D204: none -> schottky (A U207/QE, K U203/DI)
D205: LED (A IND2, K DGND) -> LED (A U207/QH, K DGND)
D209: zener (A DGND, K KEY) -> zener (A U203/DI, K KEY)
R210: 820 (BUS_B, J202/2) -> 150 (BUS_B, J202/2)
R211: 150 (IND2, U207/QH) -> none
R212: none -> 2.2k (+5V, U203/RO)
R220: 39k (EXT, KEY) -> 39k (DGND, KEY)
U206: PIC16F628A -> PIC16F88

==

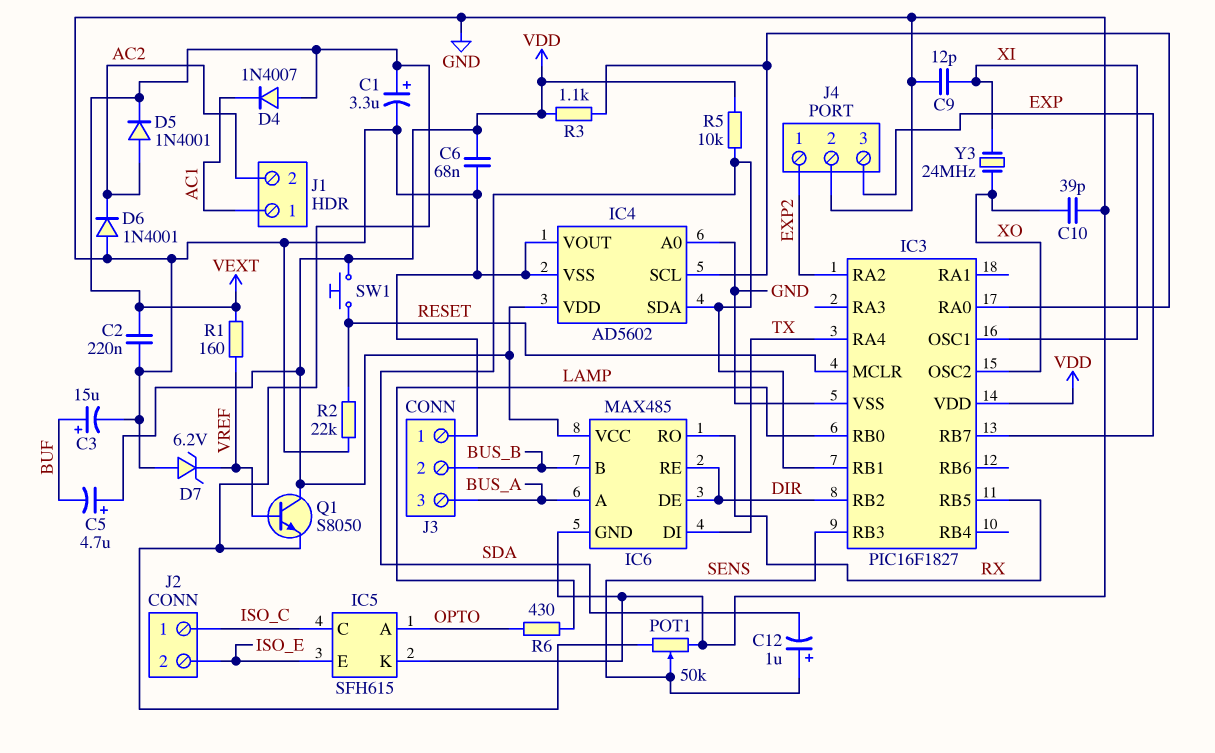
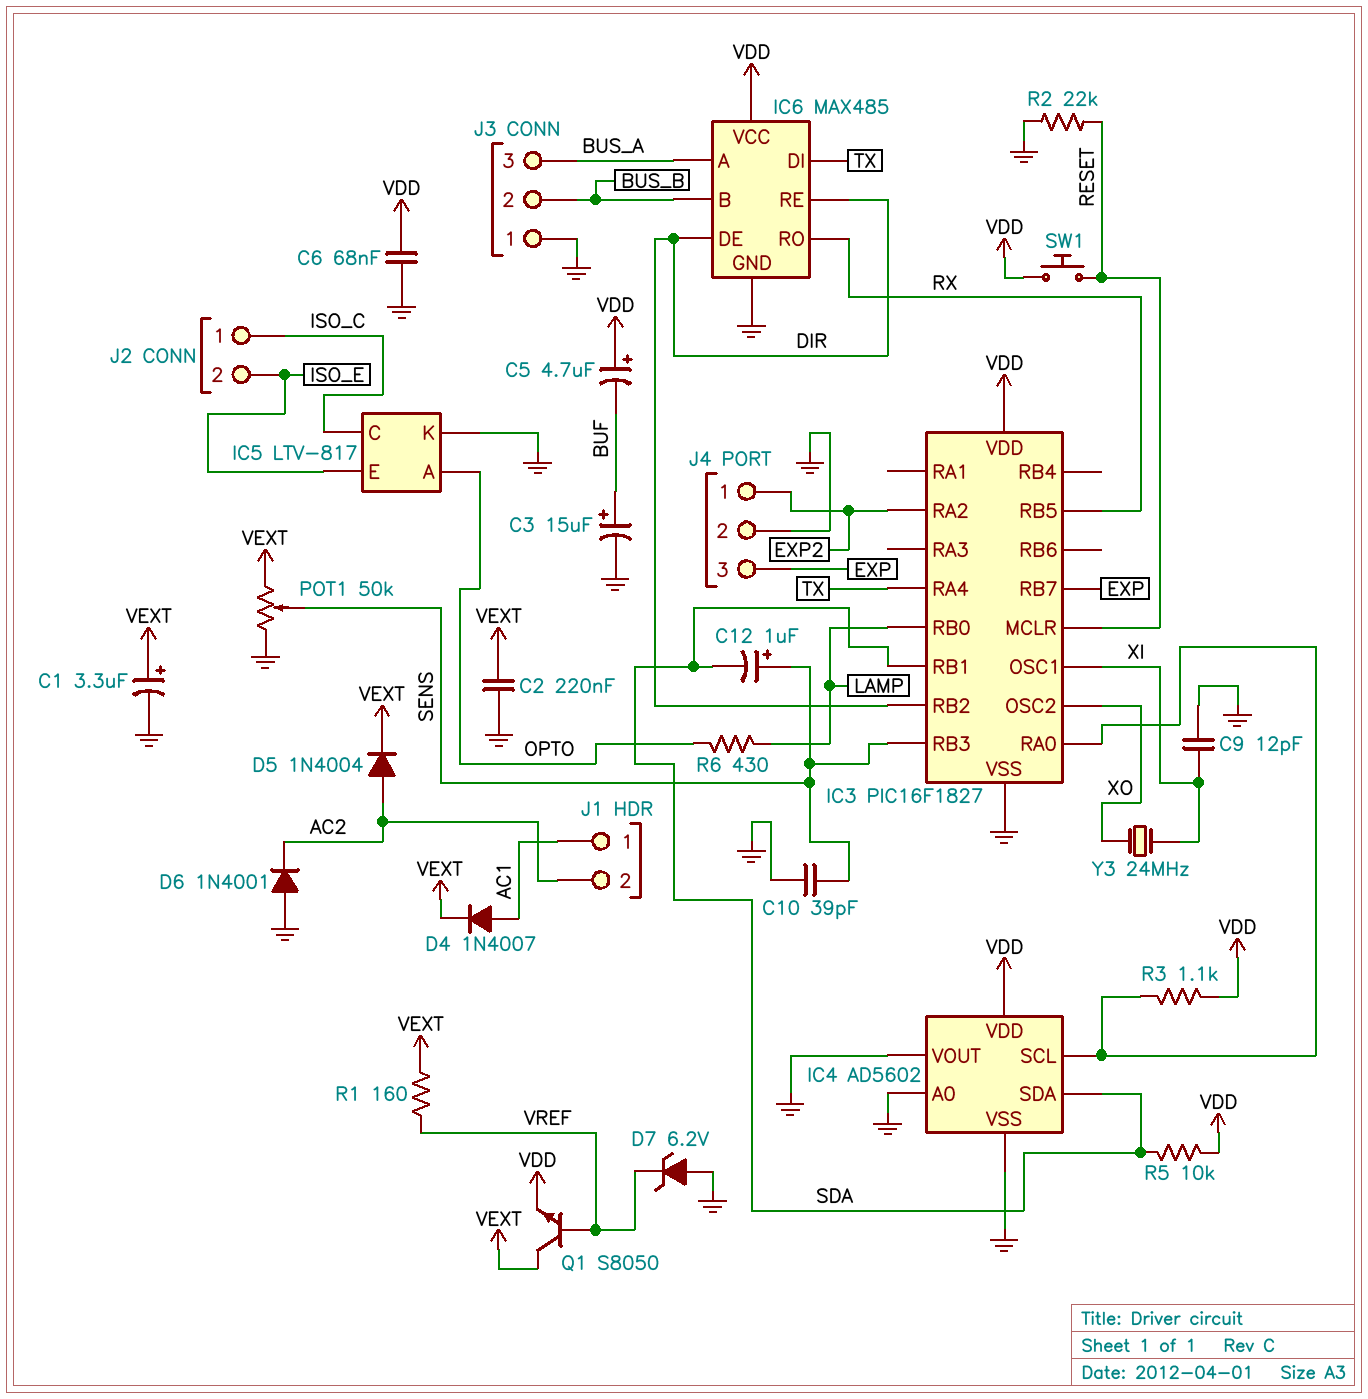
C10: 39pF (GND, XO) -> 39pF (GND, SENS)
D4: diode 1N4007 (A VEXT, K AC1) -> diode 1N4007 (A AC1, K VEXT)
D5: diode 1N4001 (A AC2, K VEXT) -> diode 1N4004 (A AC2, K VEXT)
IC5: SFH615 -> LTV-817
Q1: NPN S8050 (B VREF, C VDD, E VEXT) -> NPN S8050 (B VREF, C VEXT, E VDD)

==

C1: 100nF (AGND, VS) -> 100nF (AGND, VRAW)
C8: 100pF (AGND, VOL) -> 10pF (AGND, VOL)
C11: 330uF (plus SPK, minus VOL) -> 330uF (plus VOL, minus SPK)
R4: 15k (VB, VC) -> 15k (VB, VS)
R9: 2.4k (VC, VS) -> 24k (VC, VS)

* [Task to carry out]:
The answer must be a single number: how many lines in the records above contain the word "none".

* [Output for this exercise]:
3